- What to produce
Where the word "cone" occurs in a line of the listing below, copy that line.

- Data shown
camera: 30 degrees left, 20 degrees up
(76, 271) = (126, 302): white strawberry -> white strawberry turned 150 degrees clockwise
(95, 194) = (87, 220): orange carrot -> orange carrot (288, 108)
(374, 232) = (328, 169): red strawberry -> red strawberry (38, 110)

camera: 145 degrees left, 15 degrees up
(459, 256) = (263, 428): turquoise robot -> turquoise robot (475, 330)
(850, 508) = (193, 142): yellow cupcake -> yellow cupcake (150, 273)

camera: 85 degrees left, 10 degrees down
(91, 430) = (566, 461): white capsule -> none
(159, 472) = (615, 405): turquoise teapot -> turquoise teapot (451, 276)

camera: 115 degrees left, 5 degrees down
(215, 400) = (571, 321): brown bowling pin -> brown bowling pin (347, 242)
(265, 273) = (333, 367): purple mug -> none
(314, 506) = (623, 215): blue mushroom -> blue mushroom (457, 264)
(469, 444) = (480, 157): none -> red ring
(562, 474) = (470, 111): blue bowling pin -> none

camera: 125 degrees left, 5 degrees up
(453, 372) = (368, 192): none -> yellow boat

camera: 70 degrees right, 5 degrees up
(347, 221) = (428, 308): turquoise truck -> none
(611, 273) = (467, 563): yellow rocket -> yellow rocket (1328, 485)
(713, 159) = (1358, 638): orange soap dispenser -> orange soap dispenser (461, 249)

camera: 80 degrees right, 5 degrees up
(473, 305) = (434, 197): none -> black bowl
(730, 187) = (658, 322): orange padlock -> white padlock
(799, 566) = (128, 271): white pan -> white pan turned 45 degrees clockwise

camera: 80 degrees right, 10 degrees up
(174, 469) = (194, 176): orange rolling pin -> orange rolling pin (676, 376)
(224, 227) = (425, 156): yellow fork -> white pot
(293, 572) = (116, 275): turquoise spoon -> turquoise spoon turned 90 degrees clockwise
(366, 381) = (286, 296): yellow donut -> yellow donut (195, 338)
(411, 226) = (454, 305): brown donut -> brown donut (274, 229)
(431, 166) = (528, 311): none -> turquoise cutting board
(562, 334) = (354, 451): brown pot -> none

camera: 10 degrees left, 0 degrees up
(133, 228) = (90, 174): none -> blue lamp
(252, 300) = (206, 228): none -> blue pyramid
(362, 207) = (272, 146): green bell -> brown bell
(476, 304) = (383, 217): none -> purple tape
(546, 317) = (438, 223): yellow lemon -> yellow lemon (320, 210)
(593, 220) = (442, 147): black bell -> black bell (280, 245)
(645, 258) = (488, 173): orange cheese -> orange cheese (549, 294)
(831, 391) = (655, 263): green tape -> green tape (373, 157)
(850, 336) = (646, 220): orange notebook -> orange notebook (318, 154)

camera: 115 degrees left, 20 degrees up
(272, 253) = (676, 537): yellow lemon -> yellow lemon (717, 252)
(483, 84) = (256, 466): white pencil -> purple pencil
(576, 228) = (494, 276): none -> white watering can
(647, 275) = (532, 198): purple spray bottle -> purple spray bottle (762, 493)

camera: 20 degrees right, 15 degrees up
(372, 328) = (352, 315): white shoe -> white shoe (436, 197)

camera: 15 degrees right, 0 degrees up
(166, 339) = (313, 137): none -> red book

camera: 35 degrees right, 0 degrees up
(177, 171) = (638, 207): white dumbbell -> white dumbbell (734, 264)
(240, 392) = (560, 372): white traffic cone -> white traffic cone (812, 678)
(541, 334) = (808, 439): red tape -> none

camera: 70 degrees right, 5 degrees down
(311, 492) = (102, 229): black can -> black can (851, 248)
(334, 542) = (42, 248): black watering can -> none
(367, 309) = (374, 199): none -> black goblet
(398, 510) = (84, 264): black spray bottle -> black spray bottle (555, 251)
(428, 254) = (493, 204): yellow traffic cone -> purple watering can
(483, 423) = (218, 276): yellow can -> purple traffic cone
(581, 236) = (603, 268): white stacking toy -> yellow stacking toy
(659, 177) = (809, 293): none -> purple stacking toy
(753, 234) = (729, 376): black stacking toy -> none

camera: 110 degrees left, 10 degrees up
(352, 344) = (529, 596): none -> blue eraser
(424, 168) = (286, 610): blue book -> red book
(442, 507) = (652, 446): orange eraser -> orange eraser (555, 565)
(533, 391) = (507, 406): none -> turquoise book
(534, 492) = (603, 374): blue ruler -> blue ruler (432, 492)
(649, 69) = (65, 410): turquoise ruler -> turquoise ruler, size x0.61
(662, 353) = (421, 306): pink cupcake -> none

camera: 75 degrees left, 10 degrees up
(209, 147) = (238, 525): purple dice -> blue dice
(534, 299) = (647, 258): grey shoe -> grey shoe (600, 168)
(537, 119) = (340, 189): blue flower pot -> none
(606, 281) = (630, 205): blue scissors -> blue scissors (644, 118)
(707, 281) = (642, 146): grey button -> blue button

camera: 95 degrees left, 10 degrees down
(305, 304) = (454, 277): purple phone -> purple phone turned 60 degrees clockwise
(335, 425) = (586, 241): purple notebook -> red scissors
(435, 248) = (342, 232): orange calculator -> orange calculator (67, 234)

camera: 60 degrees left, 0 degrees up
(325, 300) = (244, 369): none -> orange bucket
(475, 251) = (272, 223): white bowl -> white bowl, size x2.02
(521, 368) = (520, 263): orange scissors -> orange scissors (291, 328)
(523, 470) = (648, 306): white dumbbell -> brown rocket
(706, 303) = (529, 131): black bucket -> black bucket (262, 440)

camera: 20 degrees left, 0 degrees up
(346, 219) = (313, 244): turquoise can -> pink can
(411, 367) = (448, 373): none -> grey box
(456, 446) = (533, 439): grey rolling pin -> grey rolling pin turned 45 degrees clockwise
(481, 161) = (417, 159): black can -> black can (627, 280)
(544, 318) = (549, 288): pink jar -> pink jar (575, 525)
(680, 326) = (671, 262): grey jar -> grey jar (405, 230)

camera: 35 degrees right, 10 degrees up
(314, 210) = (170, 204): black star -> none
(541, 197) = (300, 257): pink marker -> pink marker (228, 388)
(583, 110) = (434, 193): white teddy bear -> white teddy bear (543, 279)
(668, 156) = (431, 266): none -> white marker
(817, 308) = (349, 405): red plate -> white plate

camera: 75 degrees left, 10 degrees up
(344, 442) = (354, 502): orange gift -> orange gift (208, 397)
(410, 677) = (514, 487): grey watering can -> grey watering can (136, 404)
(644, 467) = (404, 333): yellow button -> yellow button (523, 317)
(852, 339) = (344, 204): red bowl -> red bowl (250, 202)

- Result of the task
(240, 392) = (560, 372): white traffic cone -> white traffic cone (812, 678)
(428, 254) = (493, 204): yellow traffic cone -> purple watering can
(483, 423) = (218, 276): yellow can -> purple traffic cone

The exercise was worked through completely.